▶ **GOAL OF THE EXERCISE**: The word "slope" occurs in some of the lines below; copy each of those lines.
┌──
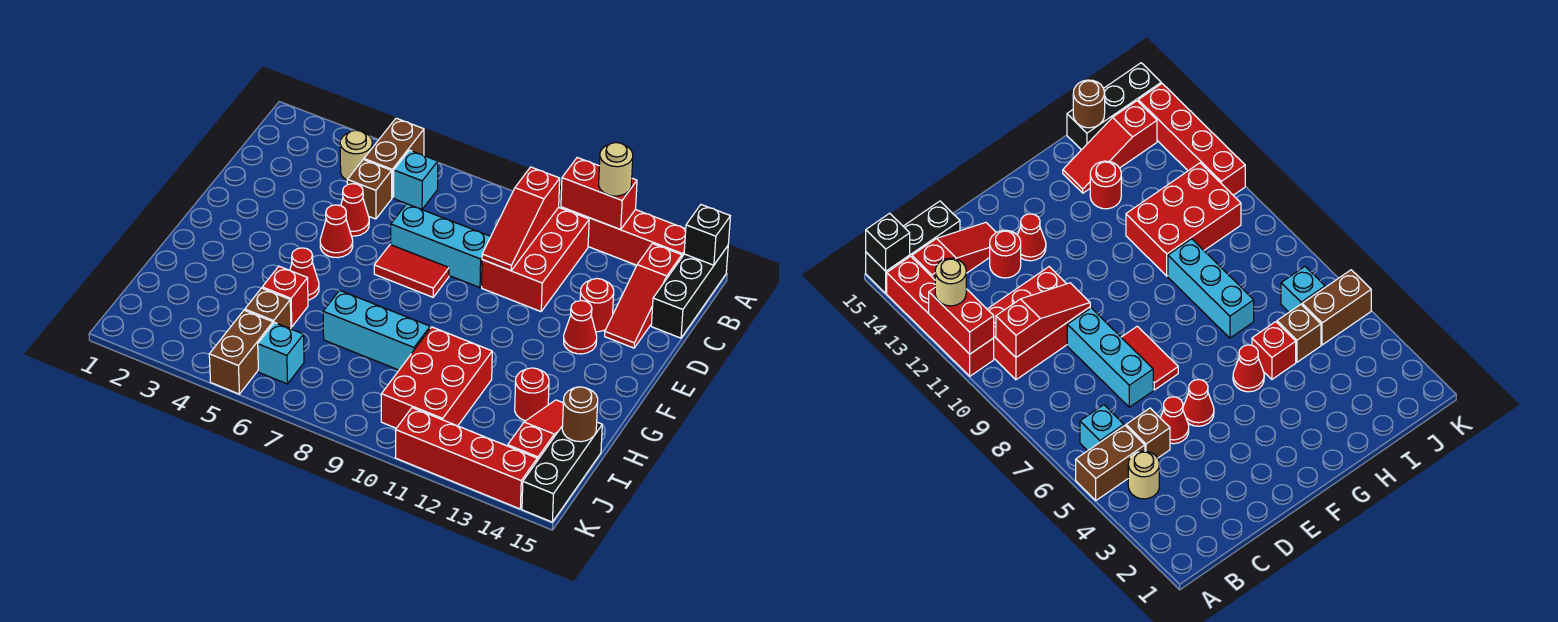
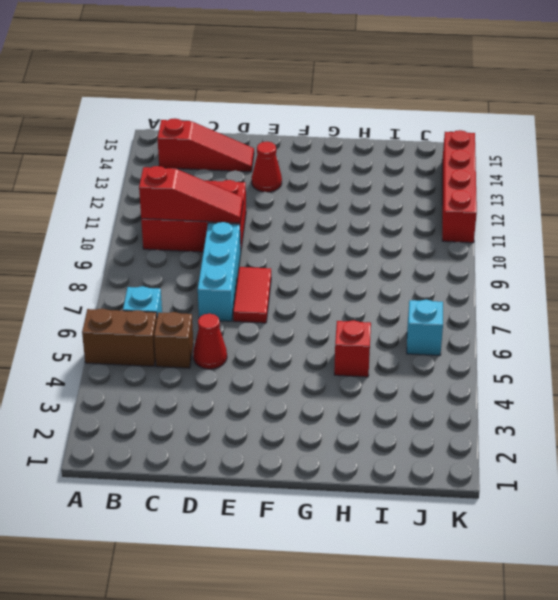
none -> red brick A11:A14 level 1
none -> black brick A15:C15 level 1
none -> tan round brick B4 level 1
none -> red round brick D13 level 1

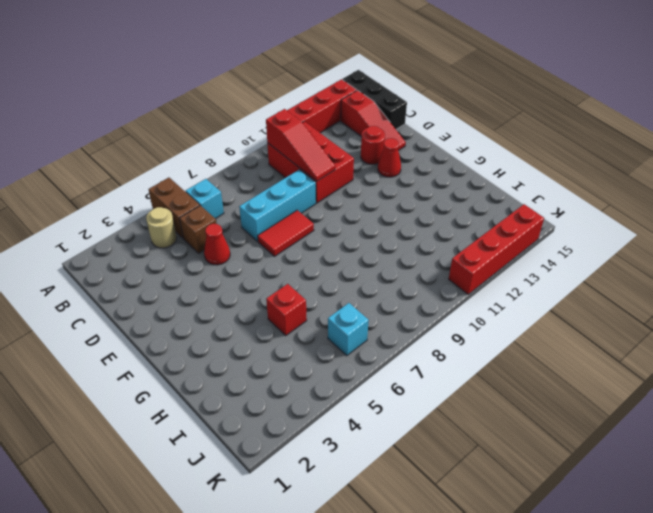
none -> red cone E5 level 1
none -> red cone G5 level 1
none -> cyan brick H7:H9 level 1
none -> red brick H10:J11 level 1

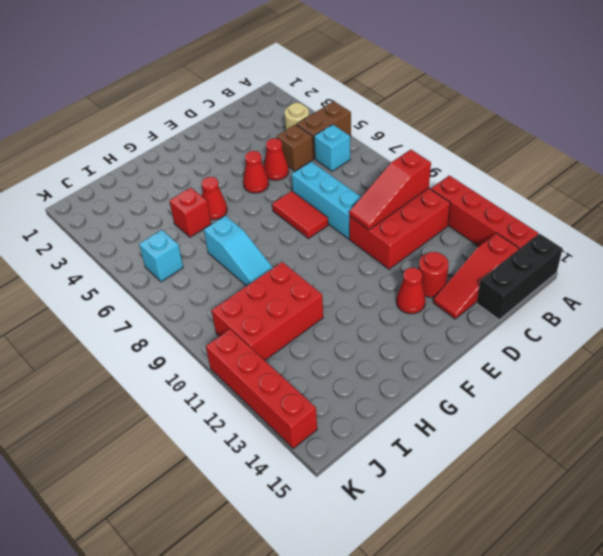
cyan slope H7:H9 level 1 top 7 -> cyan brick H7:H9 level 1
none -> red round brick H13 level 1
none -> red slope H14:J14 level 1 top J
none -> brown brick I5 level 1
none -> black brick I15:K15 level 1

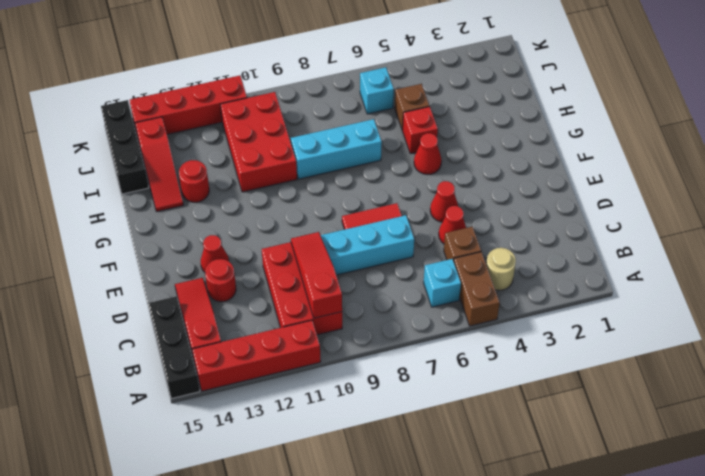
none -> brown brick J5:K5 level 1
none -> red brick A11:A12 level 2
none -> black brick A15 level 2
none -> brown round brick I15 level 2

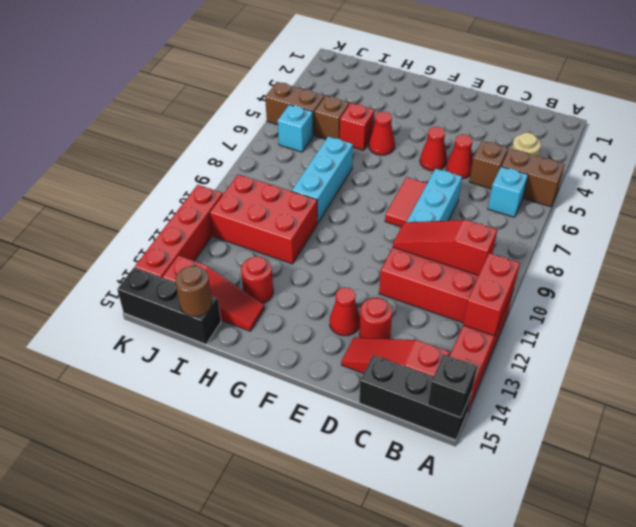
none -> tan round brick A12 level 3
└──
▶ **OUTPUT BELOW**:
cyan slope H7:H9 level 1 top 7 -> cyan brick H7:H9 level 1
none -> red slope H14:J14 level 1 top J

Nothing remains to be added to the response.